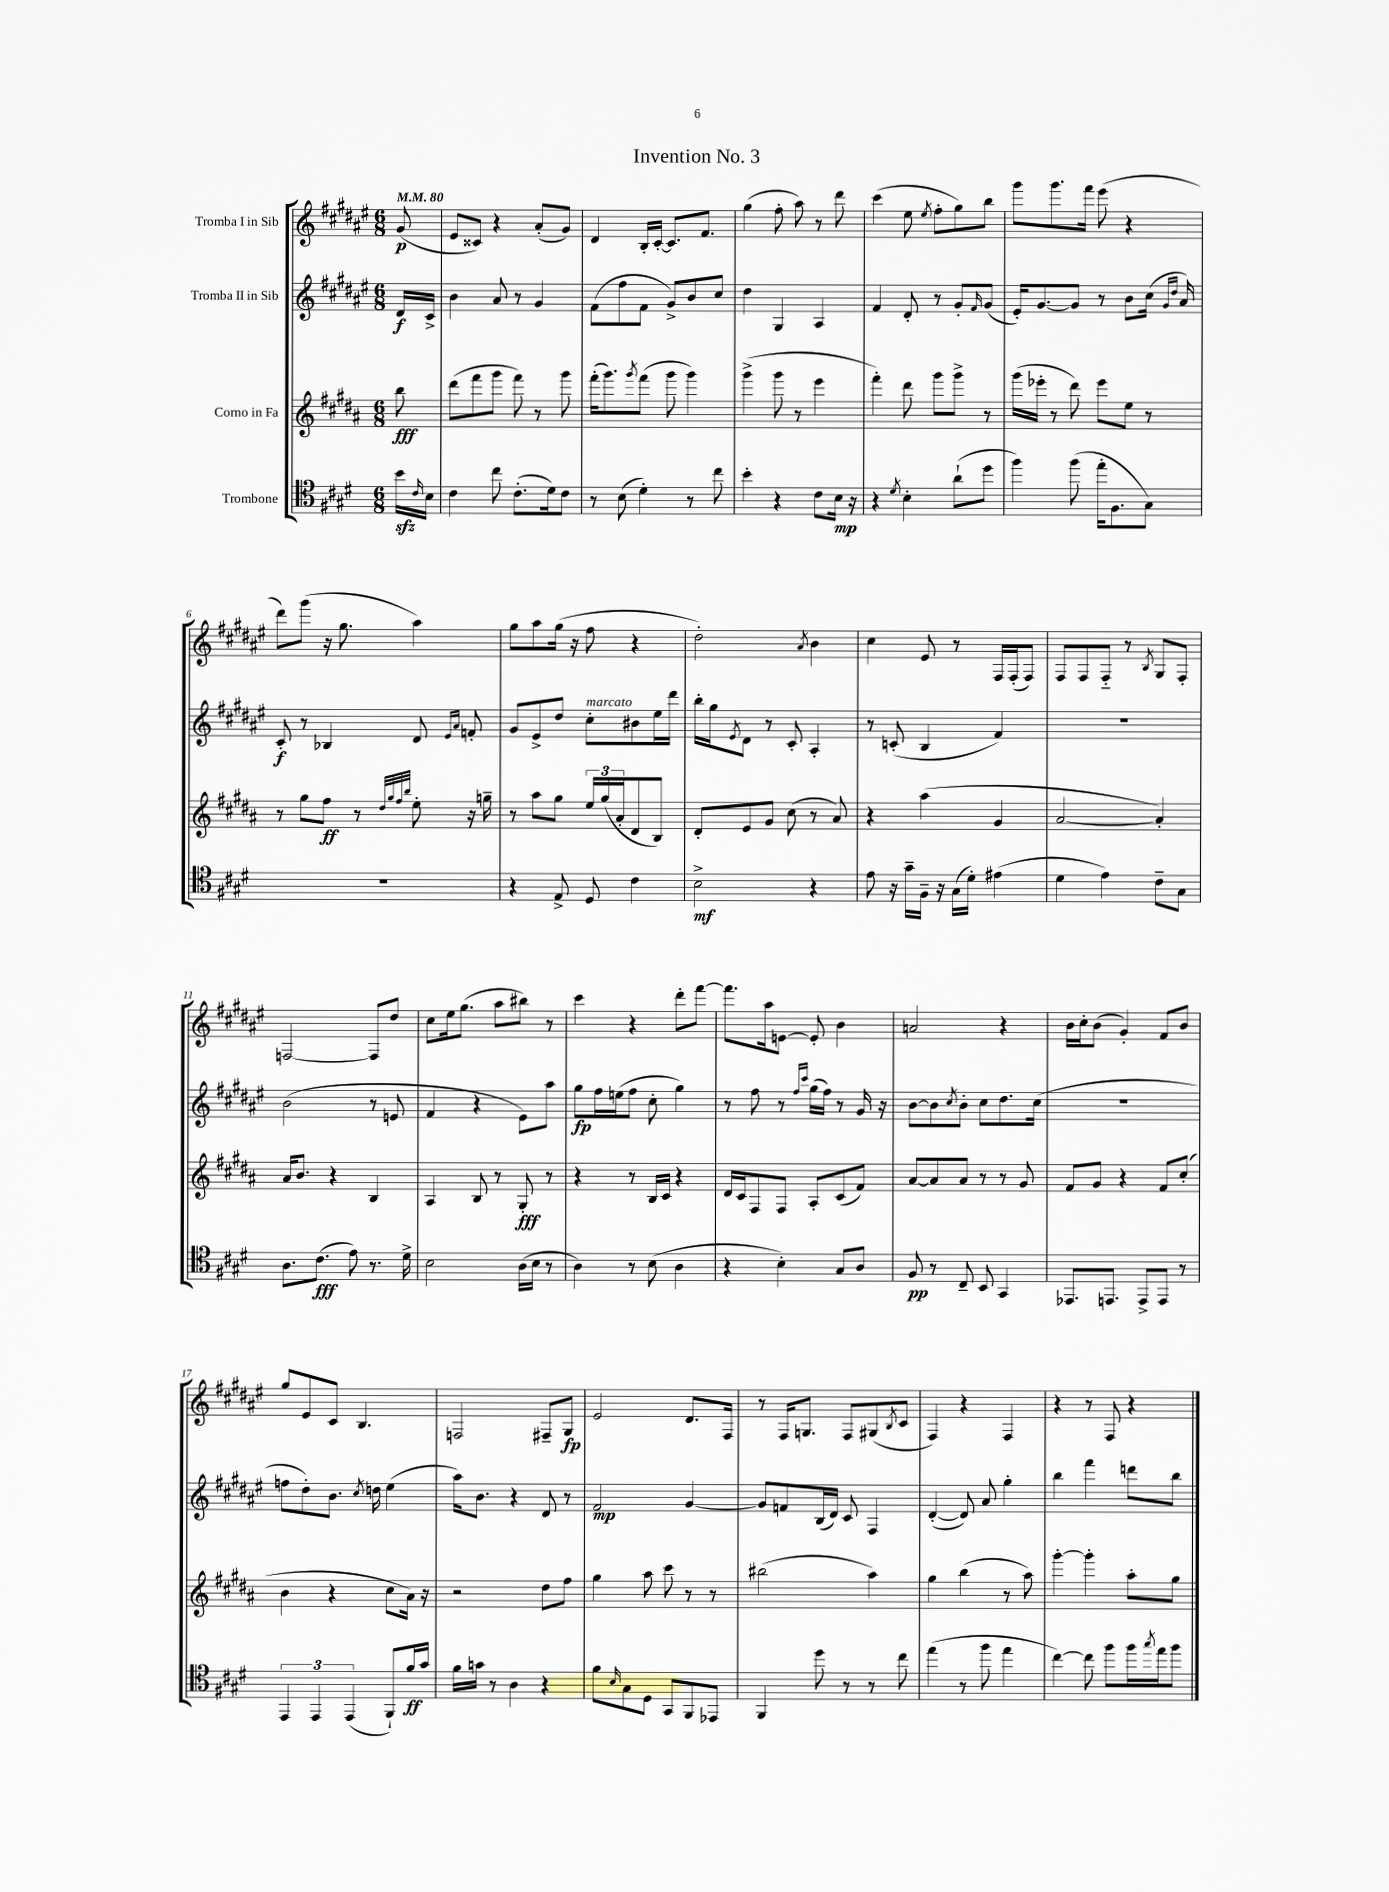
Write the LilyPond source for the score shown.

\header { title = "Invention No. 3" }
<<
\new StaffGroup <<
\new Staff = "s0" \with { instrumentName = "Tromba I in Sib" } {
    \clef treble \key fis \major \numericTimeSignature \time 6/8 \partial 8 \tempo 4 = 80
    gis'8\p( |
    eis'8 cisis'8) r4 ais'8-.( gis'8) |
    dis'4 b16-. cis'16~-. cis'8. fis'8. |
    gis''4( fis''8-. ais''8) r8 dis'''8 |
    cis'''4( eis''8 \acciaccatura { eis''8 } fis''8-. gis''8) b''8 |
    gis'''8 gis'''8. fis'''16 eis'''8( r4 |
    dis'''8) gis'''8( r16 gis''8. ais''4) |
    gis''8 ais''8 gis''16( r16 fis''8 r4 |
    dis''2-.) \acciaccatura { ais'8 } b'4 |
    cis''4 eis'8 r8 fis16 fis16-.( fis8) |
    fis8 fis8 fis8-_ r8 \acciaccatura { b8 } gis8 fis8-. |
    f2~ f8 dis''8 |
    cis''8 eis''16 gis''8.( ais''8 bis''8) r8 |
    cis'''4 r4 dis'''8-. fis'''8~ |
    fis'''8. ais''16 e'8~ e'8-. b'4 |
    a'2 r4 |
    b'16 cis''16-. b'8( gis'4-.) fis'8 b'8 |
    gis''8 eis'8 cis'8 b4. |
    f2 fis8-- gis8\fp |
    eis'2 dis'8. fis16 |
    r8 fis16 g8. fis8 gis8( \acciaccatura { b8 } cis'8 |
    fis4) r4 fis4 |
    r4 r8 fis8 r4 \bar "|." |
}
\new Staff = "s1" \with { instrumentName = "Tromba II in Sib" } {
    \clef treble \key fis \major \numericTimeSignature \time 6/8 \partial 8
    dis'16\f cis'16-> |
    b'4 ais'8 r8 gis'4 |
    fis'8( fis''8 fis'8 gis'8->) b'8 cis''8 |
    dis''4 gis4 ais4 |
    fis'4 dis'8-. r8 gis'8-. \grace { fis'16 } gis'8( |
    eis'16-.) gis'8.~ gis'8 r8 b'8 cis''16( \grace { gis'16 dis''16 } ais'16) |
    cis'8-.\f r8 bes4 dis'8 \grace { eis'16 ais'16 } f'8-. |
    gis'8 eis'8-> dis''8 cis''8-.^\markup { \italic "marcato" } bis'8 eis''16 dis'''16 |
    b''16-. gis''16 \acciaccatura { eis'8 } dis'8 r8 cis'8-. ais4-. |
    r8 c'8-.( b4 fis'4) |
    R2. |
    b'2( r8 e'8 |
    fis'4 r4 eis'8) ais''8 |
    gis''8\fp fis''16 e''16( fis''8 cis''8-. gis''4) |
    r8 fis''8 r8 \grace { fis''16 cis'''16 } gis''16( fis''16) r8 gis'16 r16 |
    b'8~ b'8 \acciaccatura { cis''8 } b'8-. cis''8 dis''8. cis''16( |
    R2. |
    f''8 dis''8-.) b'8. \acciaccatura { cis''8 } d''16 eis''4( |
    ais''16) b'8. r4 dis'8 r8 |
    fis'2\mp gis'4~ |
    gis'8 f'8 b16( dis'16) cis'8 fis4 |
    dis'4~-.( dis'8) ais'8 gis''4-. |
    b''4 fis'''4 d'''8 b''8 \bar "|." |
}
\new Staff = "s2" \with { instrumentName = "Corno in Fa" } {
    \clef treble \key b \major \numericTimeSignature \time 6/8 \partial 8
    b''8\fff |
    dis'''8( fis'''8 gis'''8 fis'''8) r8 gis'''8 |
    fis'''16-.( gis'''8.) \acciaccatura { gis'''8 } fis'''8( gis'''8 gis'''4) |
    gis'''4->( gis'''8 r8 e'''4 |
    fis'''4-.) dis'''8 gis'''8 gis'''8-> r8 |
    gis'''16( ees'''16-. r8 dis'''8) ees'''8 e''8 r8 |
    r8 gis''8 fis''8\ff r8 \grace { dis''32 gis''32 fis''32 b''32 } e''8-. r16 g''16-- |
    r8 ais''8 gis''8 \tuplet 3/2 { e''16 gis''16( ais'16-. } dis'8 b8) |
    dis'8-. e'8 gis'8 cis''8( r8 ais'8) |
    r4 ais''4( gis'4 |
    ais'2~ ais'4-.) |
    ais'16 b'8. r4 b4 |
    ais4 b8 r8 gis8-.\fff r8 |
    r4 r8 b16 cis'16 r4 |
    dis'16 cis'16 fis8 fis8 ais8-. cis'8( fis'8) |
    ais'8~ ais'8 ais'8 r8 r8 gis'8 |
    fis'8 gis'8 r4 fis'8 cis''8-.( |
    b'4 r4 cis''8 ais'16) r16 |
    r2 dis''8 fis''8 |
    gis''4 ais''8 cis'''8 r8 r8 |
    bis''2( ais''4) |
    gis''4 b''4( r8 ais''8) |
    gis'''4~-. gis'''4-. ais''8-. gis''8 \bar "|." |
}
\new Staff = "s3" \with { instrumentName = "Trombone" } {
    \clef tenor \key e \major \numericTimeSignature \time 6/8 \partial 8
    b'16\sfz \grace { cis'16 } b16 |
    cis'4 cis''8 cis'8.-.( dis'16) cis'8 |
    r8 b8( dis'4-.) r8 cis''8 |
    b'4-. r4 cis'8 b16\mp r16 |
    r4 \acciaccatura { dis'8 } b4-. a'8-!( dis''8 |
    fis''4) fis''8( e''16-. fis8. gis8) |
    R2. |
    r4 e8-> dis8 cis'4 |
    b2->\mf r4 |
    e'8 r16 gis'16-- fis16-- r16 gis16( dis'16-.) eis'4( |
    dis'4 e'4) cis'8-- gis8 |
    a8. cis'8.\fff( e'8) r8. dis'16-> |
    b2 a16( b16 r8 |
    a4) r8 b8( a4 |
    r4 b4-.) gis8 a8 |
    fis8\pp r8 cis8-- b,8 gis,4 |
    ees,8. e,8. e,8-> e,8 r8 |
    \tuplet 3/2 { e,4 e,4 e,4( } fis,8-!) fis'16\ff gis'16 |
    fis'16 g'16 r8 a4 r4 |
    fis'8 \grace { b16 } gis8 dis8 gis,8 fis,8 ees,8 |
    fis,4 dis''8 r8 r8 cis''8 |
    e''4( r8 fis''8 e''4 |
    cis''4~) cis''8 fis''8 fis''16 \acciaccatura { gis''8 } e''16 fis''8 \bar "|." |
}
>>
>>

# THE TASK
Locate each line of the material containing the string "instrumentName", and copy those lines in full.

# FULL OUTPUT
\new Staff = "s0" \with { instrumentName = "Tromba I in Sib" } {
\new Staff = "s1" \with { instrumentName = "Tromba II in Sib" } {
\new Staff = "s2" \with { instrumentName = "Corno in Fa" } {
\new Staff = "s3" \with { instrumentName = "Trombone" } {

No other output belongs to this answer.